Your output should be the records below, word for word and picture-free.

## Provided material
======

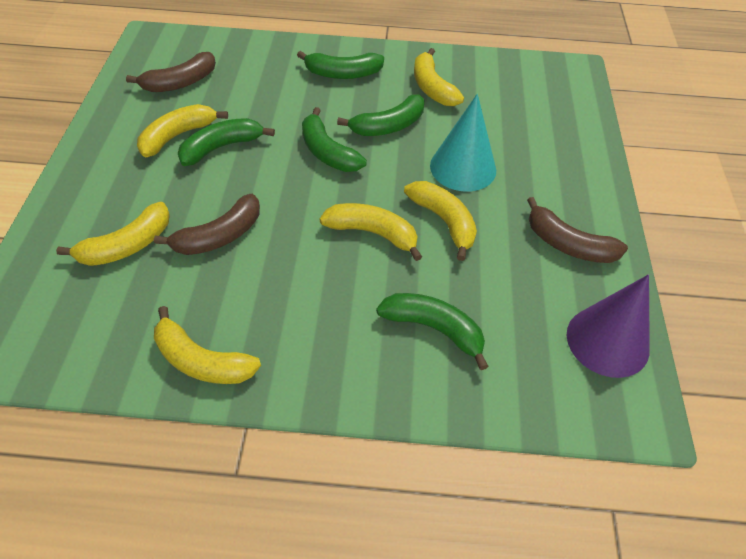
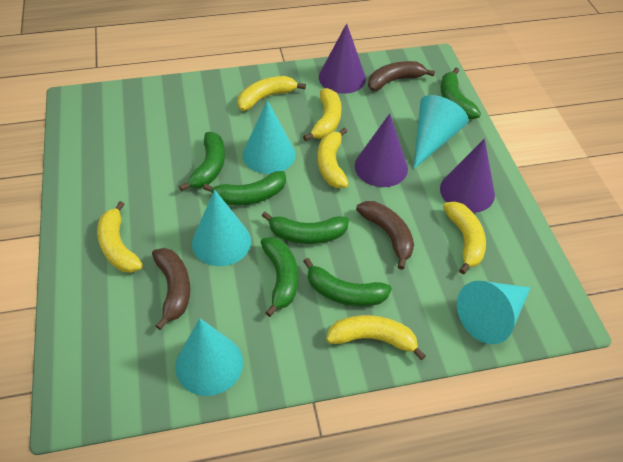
green banana: 5 -> 6
purple cone: 1 -> 3
turquoise cone: 1 -> 5

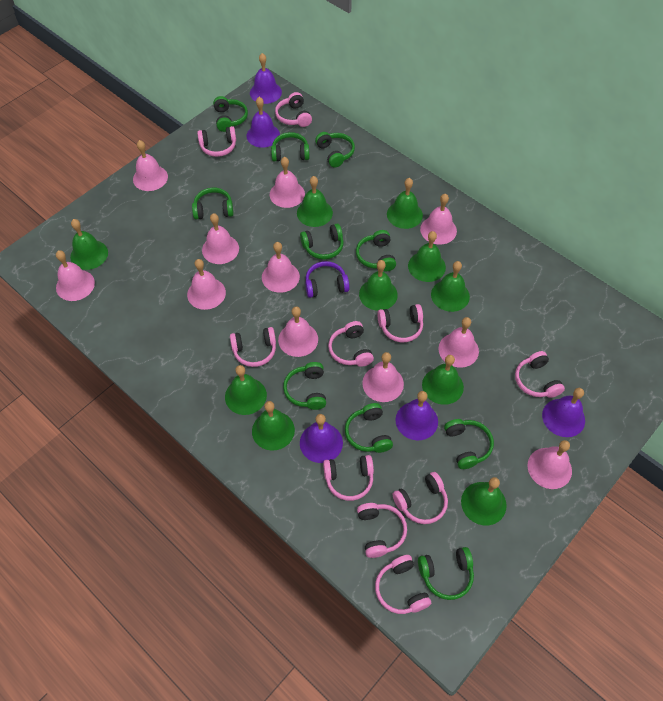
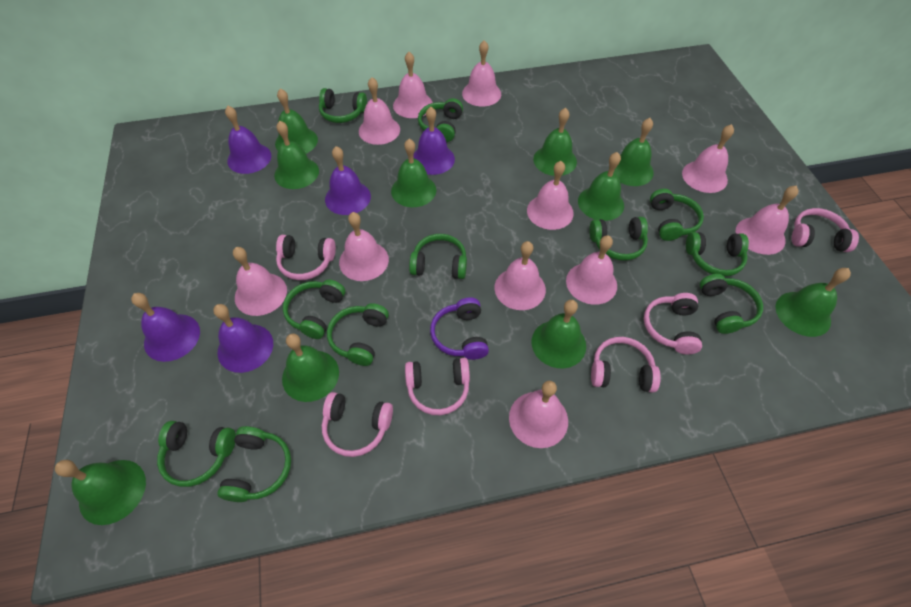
green headphones: 10 -> 11
pink headphones: 10 -> 6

======

## Final answer
green banana: 5 -> 6
purple cone: 1 -> 3
turquoise cone: 1 -> 5

green headphones: 10 -> 11
pink headphones: 10 -> 6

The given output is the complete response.